Synthetic shape transformation data:
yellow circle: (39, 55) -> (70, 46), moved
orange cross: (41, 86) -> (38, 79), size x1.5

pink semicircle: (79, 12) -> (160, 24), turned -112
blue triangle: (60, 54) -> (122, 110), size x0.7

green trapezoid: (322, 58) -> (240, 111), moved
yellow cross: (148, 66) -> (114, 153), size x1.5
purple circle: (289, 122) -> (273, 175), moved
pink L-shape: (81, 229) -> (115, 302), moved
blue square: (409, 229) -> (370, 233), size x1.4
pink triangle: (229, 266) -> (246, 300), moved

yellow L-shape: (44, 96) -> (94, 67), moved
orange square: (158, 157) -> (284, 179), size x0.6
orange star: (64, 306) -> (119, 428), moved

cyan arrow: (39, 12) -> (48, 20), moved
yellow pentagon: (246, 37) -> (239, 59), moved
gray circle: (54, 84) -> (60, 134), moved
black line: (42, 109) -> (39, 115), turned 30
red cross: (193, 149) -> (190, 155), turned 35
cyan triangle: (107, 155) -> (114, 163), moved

WORK ORDER
Total the lines of the data that include the word "triangle", and give that total as the sole response.

OUTPUT BELOW
3